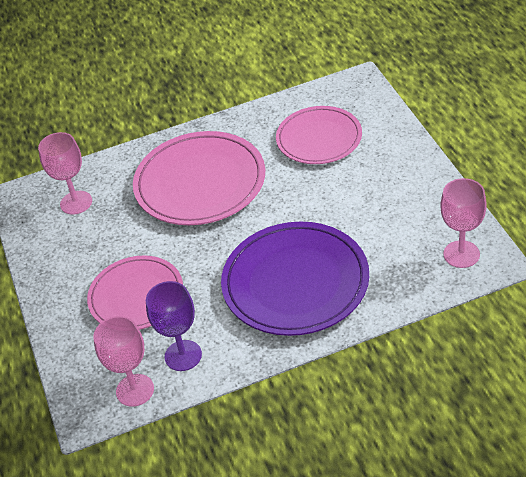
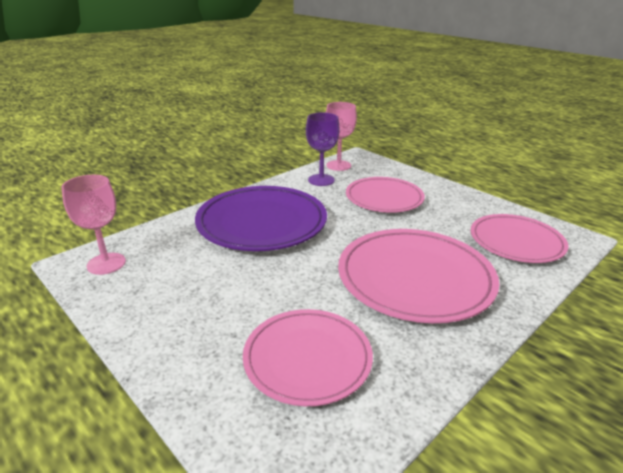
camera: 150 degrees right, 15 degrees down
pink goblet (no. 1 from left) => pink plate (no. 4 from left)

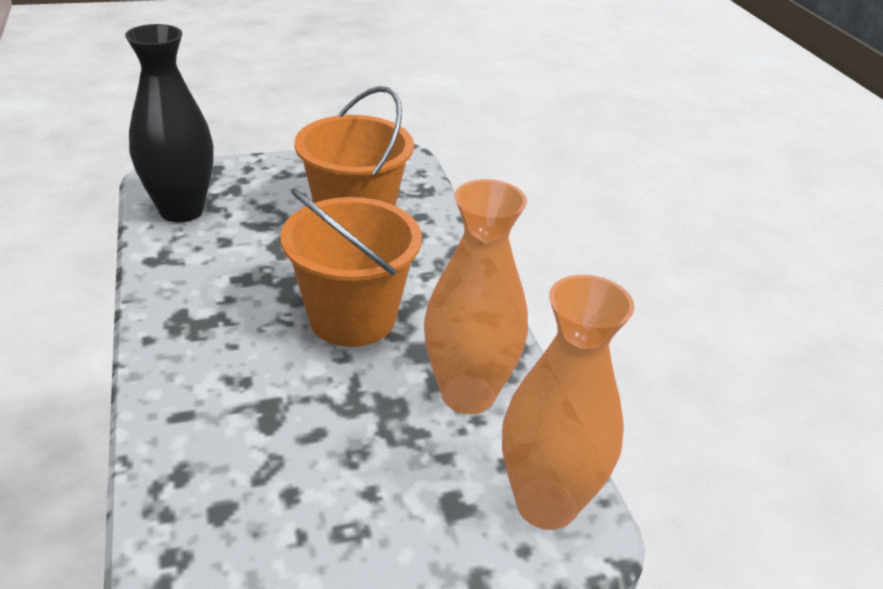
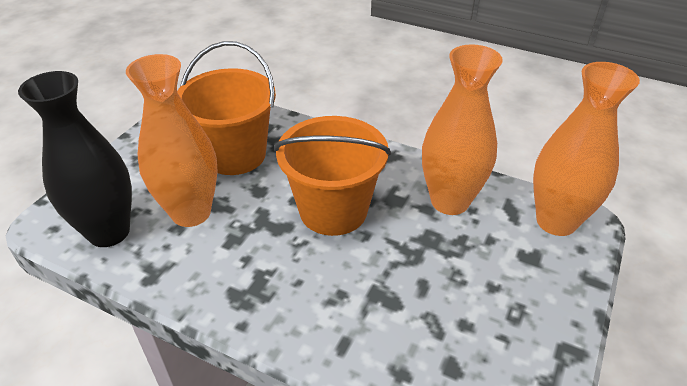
camera: 45 degrees left, 5 degrees up
nothing => orange vase (no. 1 from left)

**YOUR OBJECTIVE:**
Everything from the line holding "camera: 45 degrees left, 5 degrees up" through the final line of the material must be given again exactly, and nothing outside that stretch.

**RESPONSE TO THE EXERCISE:**
camera: 45 degrees left, 5 degrees up
nothing => orange vase (no. 1 from left)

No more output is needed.